**Required action:** For the records below, print the lines from the line with "(641, 246) = (519, 340): white plate -> none" through the line with "camera: 90 degrees right, 0 degrees up" exactly as written; include both end lines and exclude the rest.

**Given entries:**

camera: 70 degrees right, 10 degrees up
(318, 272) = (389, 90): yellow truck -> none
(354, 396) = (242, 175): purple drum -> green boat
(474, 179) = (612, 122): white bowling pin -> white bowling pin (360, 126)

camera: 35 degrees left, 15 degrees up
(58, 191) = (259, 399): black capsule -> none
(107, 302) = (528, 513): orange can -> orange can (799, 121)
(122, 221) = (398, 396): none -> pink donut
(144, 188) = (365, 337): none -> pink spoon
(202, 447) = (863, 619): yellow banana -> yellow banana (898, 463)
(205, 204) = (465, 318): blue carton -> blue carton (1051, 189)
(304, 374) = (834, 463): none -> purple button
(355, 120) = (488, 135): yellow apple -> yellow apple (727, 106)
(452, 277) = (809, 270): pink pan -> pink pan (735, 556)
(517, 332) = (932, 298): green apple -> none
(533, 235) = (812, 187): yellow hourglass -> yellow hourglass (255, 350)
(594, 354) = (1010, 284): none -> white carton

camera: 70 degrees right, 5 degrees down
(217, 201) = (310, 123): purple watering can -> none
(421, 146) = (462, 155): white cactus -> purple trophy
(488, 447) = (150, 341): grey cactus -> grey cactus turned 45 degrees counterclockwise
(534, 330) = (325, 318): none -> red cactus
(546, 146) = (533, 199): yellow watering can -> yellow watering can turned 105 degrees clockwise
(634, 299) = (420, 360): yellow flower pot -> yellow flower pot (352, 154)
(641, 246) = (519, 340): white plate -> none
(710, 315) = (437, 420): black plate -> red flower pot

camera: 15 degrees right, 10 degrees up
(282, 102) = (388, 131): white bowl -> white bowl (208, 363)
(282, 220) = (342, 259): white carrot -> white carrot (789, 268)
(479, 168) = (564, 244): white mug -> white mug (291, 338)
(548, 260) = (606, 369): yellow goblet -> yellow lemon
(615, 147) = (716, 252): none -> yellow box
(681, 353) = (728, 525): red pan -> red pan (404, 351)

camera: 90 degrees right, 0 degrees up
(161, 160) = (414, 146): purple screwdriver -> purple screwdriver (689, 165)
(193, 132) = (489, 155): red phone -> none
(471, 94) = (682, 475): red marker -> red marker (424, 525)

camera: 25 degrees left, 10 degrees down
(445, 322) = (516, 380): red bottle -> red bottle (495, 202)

**Response to this exercise:**
(641, 246) = (519, 340): white plate -> none
(710, 315) = (437, 420): black plate -> red flower pot

camera: 15 degrees right, 10 degrees up
(282, 102) = (388, 131): white bowl -> white bowl (208, 363)
(282, 220) = (342, 259): white carrot -> white carrot (789, 268)
(479, 168) = (564, 244): white mug -> white mug (291, 338)
(548, 260) = (606, 369): yellow goblet -> yellow lemon
(615, 147) = (716, 252): none -> yellow box
(681, 353) = (728, 525): red pan -> red pan (404, 351)

camera: 90 degrees right, 0 degrees up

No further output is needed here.